WHAT IS NEEDED
One part of the entries below is wanted: the lines from the one containing "D6: diode (A LOAD, K VCC) -> none" through the one containing "R11: 100k (GND, OSC) -> 100k (OSC, THR)". Write those out exactly and nothing else.

EXERCISE INPUTS
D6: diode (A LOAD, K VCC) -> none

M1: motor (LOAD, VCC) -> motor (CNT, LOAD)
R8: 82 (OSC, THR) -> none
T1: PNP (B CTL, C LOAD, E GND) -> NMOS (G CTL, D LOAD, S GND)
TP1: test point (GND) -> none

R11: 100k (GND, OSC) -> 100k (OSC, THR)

==

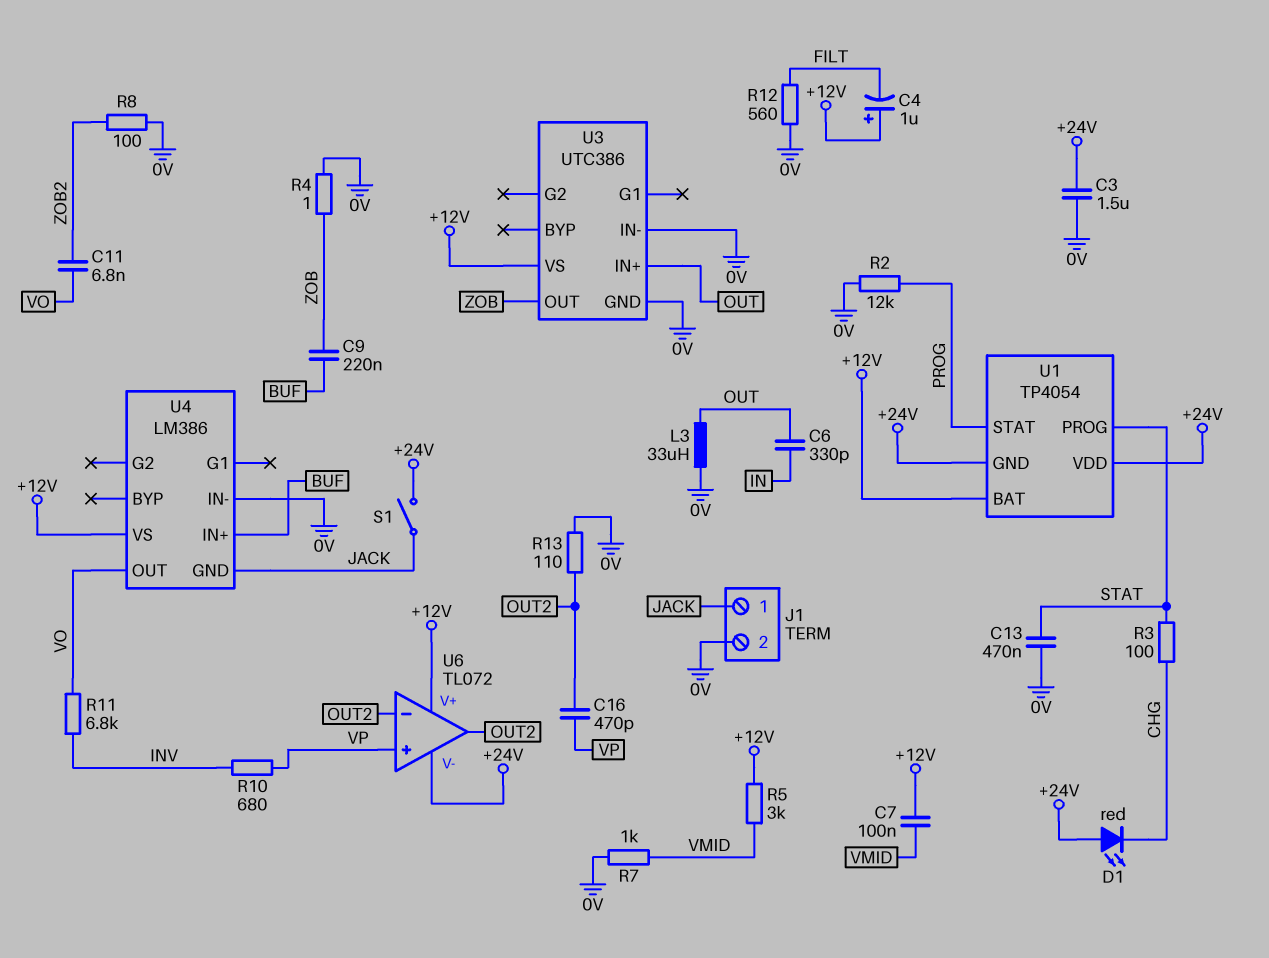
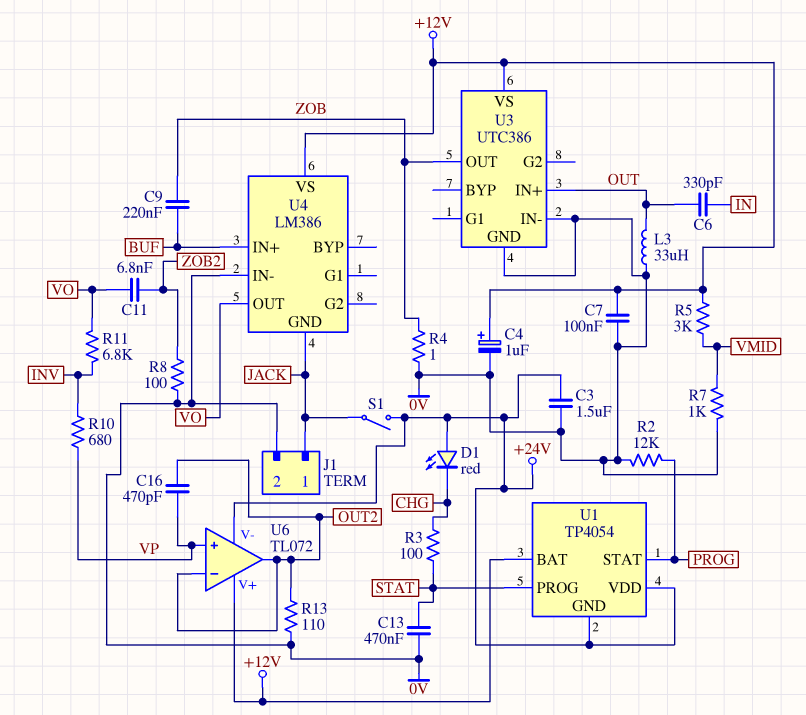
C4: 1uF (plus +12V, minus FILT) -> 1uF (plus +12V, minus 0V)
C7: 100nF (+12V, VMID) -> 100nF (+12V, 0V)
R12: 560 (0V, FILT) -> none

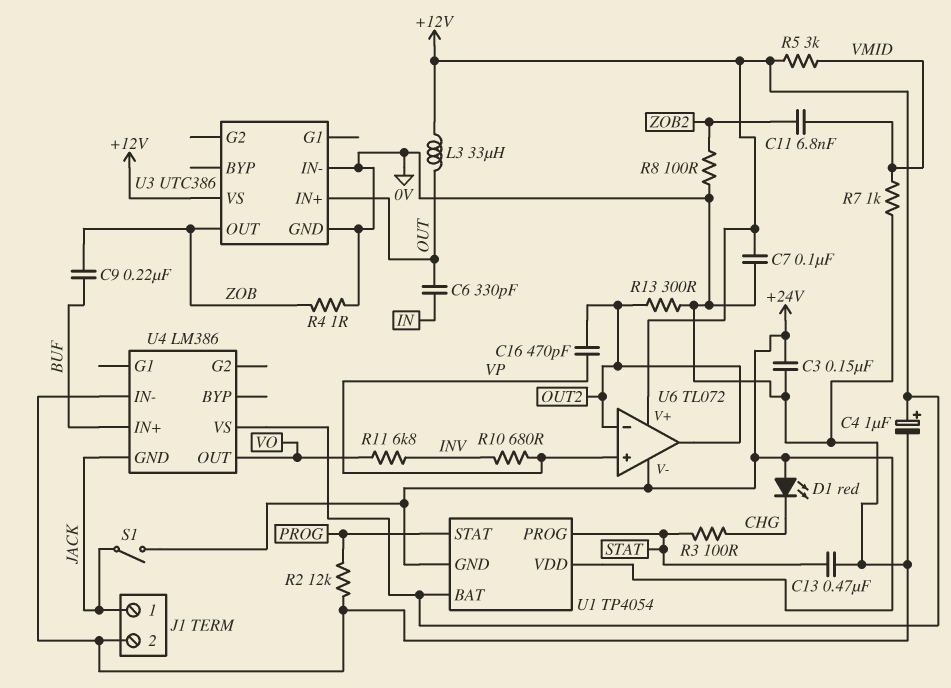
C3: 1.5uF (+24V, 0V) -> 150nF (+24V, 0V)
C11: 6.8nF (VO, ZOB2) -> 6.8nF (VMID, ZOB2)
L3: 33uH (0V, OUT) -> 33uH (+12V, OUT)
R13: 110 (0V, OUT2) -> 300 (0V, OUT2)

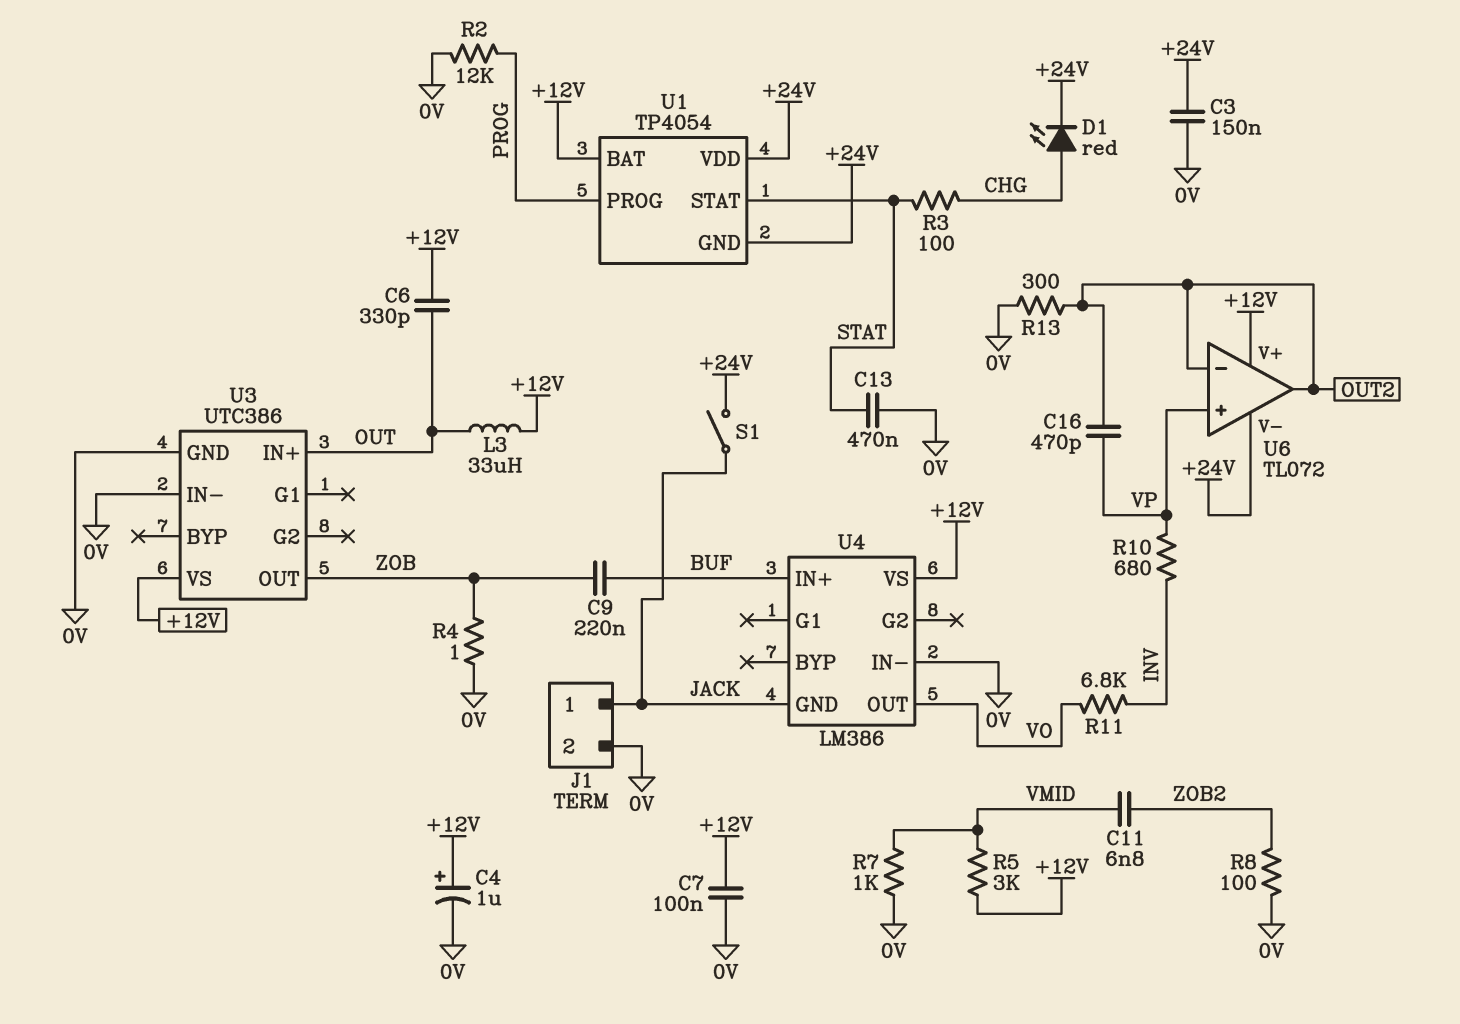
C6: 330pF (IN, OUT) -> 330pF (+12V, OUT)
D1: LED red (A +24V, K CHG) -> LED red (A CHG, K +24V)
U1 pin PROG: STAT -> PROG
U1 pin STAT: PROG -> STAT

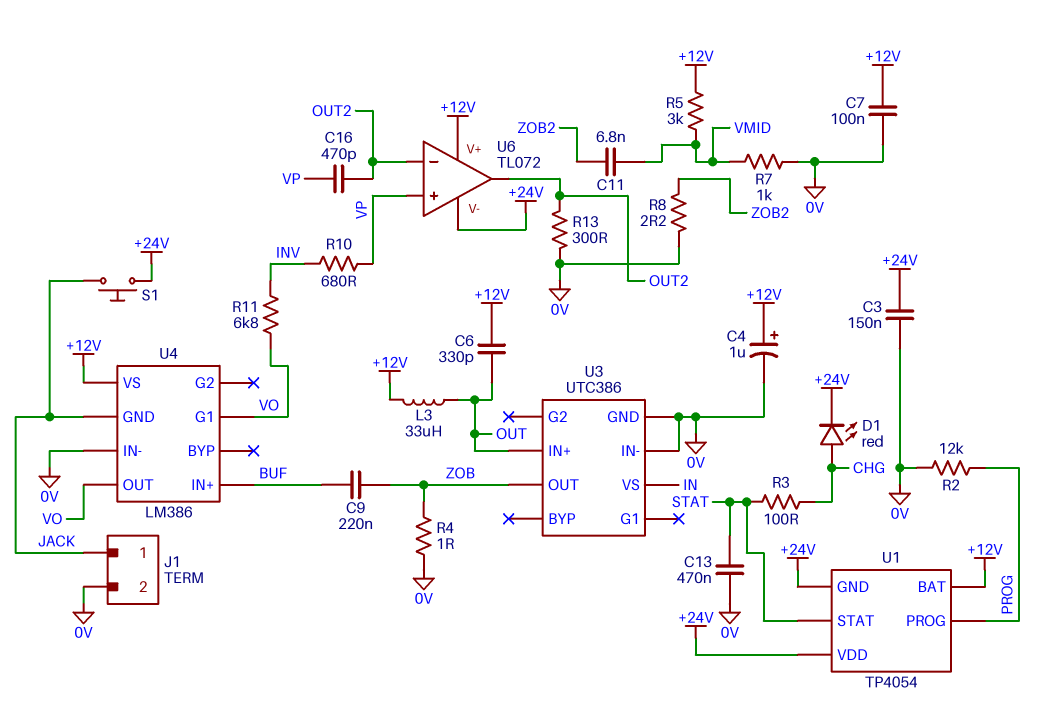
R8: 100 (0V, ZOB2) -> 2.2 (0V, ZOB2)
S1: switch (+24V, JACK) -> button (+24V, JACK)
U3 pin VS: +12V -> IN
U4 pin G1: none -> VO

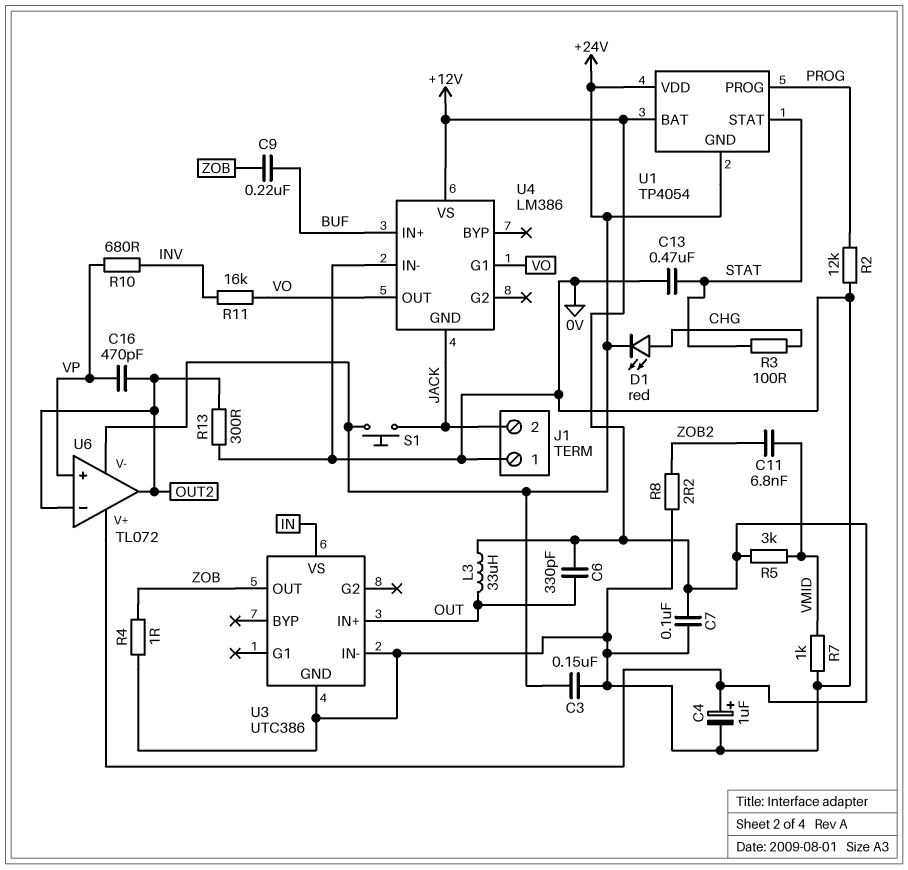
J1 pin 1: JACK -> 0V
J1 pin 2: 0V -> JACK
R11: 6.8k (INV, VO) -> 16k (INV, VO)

RESPONSE FOR THIS EXERCISE
D6: diode (A LOAD, K VCC) -> none

M1: motor (LOAD, VCC) -> motor (CNT, LOAD)
R8: 82 (OSC, THR) -> none
T1: PNP (B CTL, C LOAD, E GND) -> NMOS (G CTL, D LOAD, S GND)
TP1: test point (GND) -> none

R11: 100k (GND, OSC) -> 100k (OSC, THR)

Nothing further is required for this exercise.